From the line with "60 degrees clockwise |" to the line with "green cutting board", retype every line exactly, including those two, and leave out the rest of the data below.

--- DATASET EXCERPTS ---
####################

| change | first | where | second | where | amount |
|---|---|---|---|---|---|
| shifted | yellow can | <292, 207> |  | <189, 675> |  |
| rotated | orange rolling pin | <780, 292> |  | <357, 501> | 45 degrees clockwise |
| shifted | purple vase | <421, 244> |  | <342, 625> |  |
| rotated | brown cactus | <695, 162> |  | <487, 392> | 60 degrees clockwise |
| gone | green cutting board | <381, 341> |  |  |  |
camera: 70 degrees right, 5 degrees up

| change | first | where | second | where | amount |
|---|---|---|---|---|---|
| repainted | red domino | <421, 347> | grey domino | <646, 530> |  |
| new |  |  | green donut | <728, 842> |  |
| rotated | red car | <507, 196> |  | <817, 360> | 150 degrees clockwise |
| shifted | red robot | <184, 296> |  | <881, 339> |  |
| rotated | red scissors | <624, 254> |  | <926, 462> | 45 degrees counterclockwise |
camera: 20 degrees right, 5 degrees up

####################

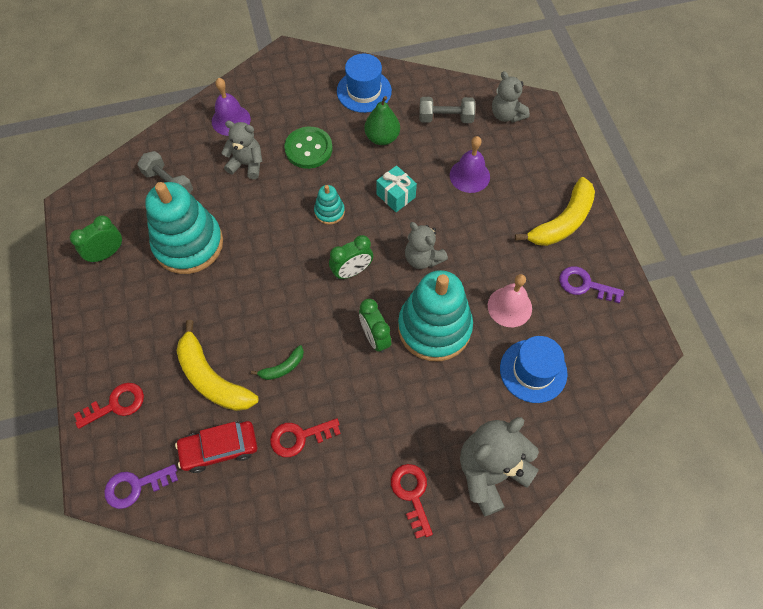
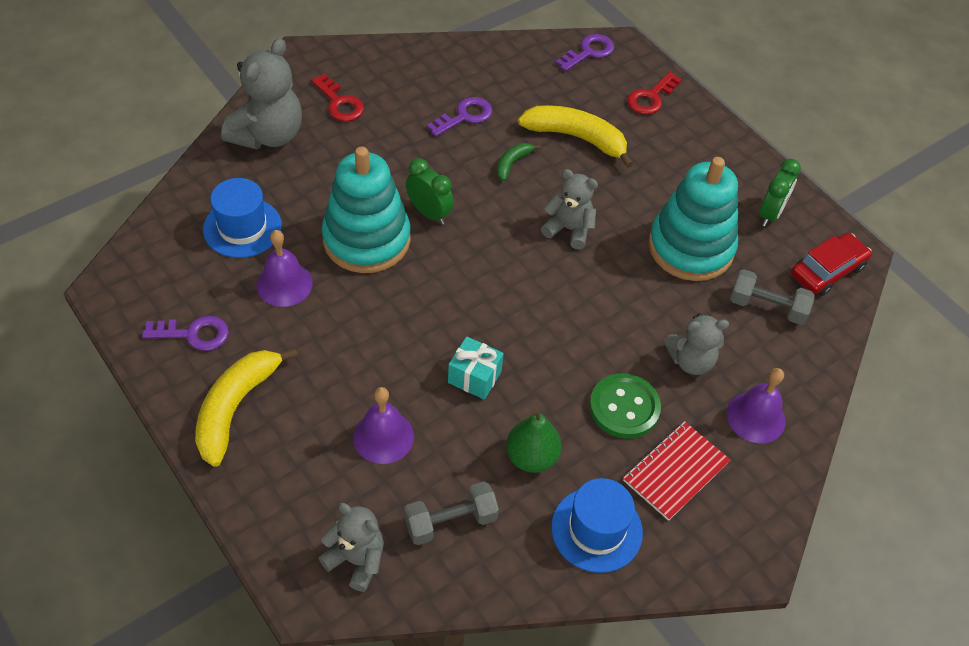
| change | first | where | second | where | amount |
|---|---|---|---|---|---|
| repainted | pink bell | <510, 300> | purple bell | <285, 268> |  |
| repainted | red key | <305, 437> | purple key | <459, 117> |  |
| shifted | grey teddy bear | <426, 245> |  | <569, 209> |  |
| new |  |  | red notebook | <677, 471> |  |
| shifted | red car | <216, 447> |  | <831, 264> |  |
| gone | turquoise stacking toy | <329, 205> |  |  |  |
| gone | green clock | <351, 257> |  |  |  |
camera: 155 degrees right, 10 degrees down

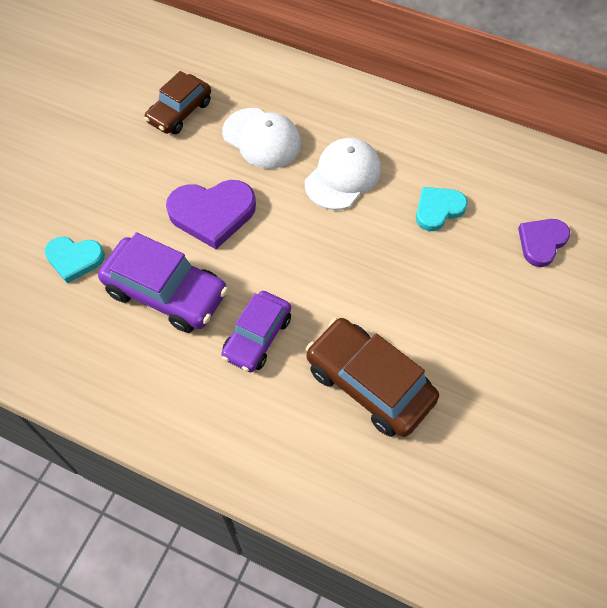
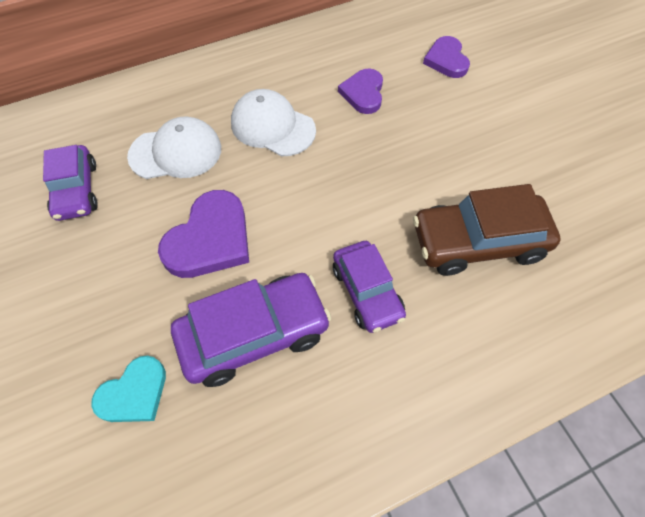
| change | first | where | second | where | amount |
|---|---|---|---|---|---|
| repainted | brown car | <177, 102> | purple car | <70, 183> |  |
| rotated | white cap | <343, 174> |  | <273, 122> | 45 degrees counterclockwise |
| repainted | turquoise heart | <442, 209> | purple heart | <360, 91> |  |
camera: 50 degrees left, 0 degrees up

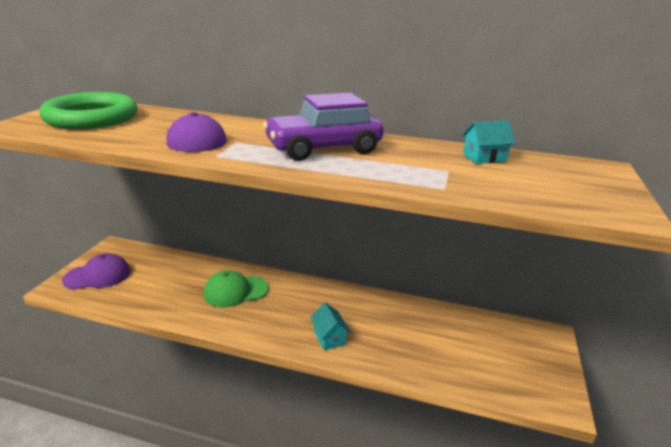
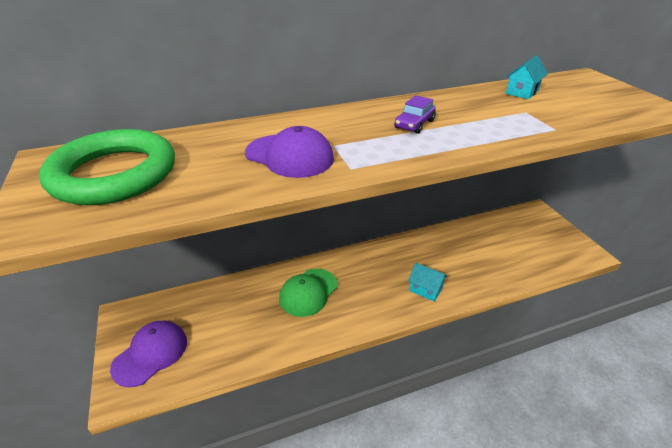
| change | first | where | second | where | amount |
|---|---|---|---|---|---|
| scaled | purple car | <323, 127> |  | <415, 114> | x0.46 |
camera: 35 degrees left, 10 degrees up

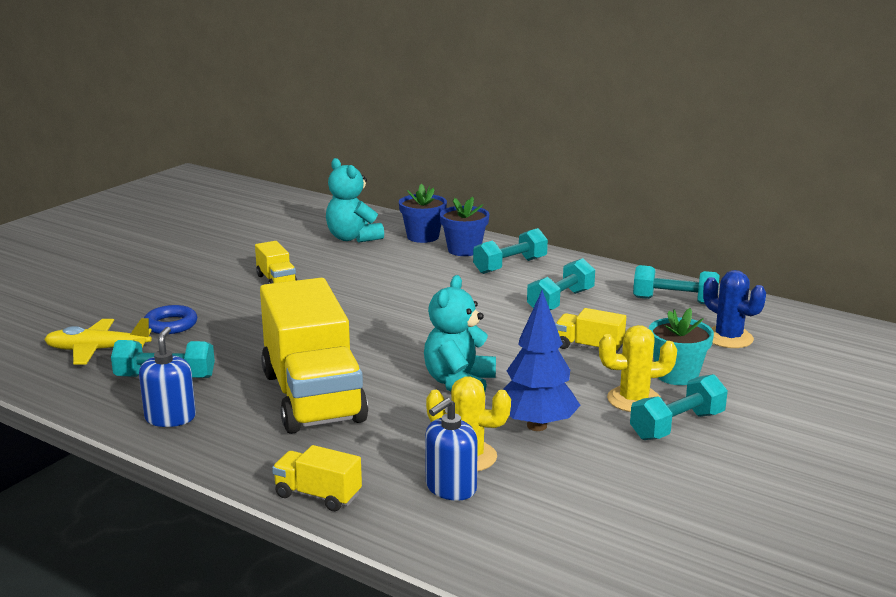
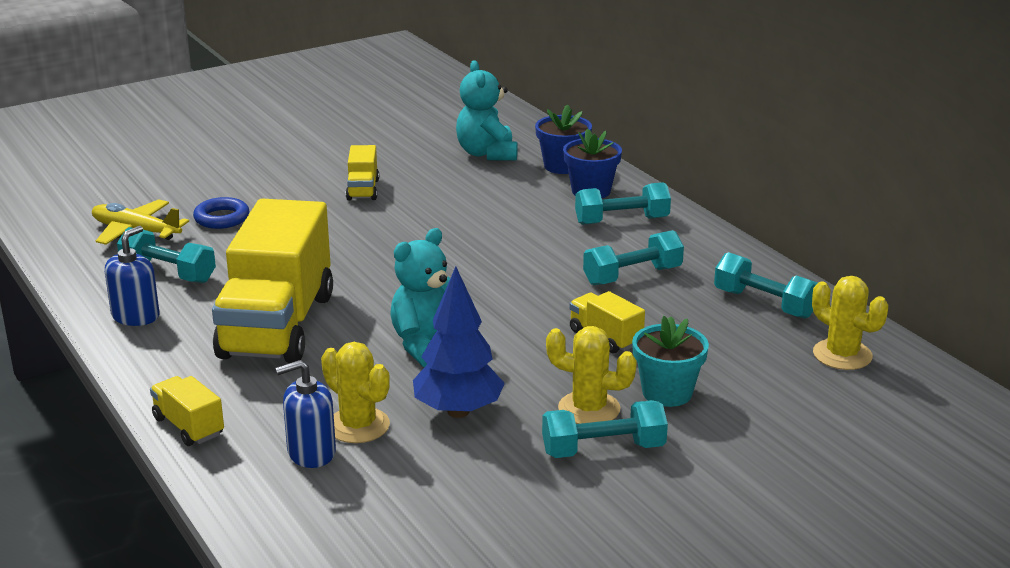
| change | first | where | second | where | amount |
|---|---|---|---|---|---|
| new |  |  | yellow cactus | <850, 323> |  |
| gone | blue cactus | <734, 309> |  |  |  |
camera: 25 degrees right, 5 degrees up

####################

--- ANSWER BOX ---
| rotated | brown cactus | <695, 162> |  | <487, 392> | 60 degrees clockwise |
| gone | green cutting board | <381, 341> |  |  |  |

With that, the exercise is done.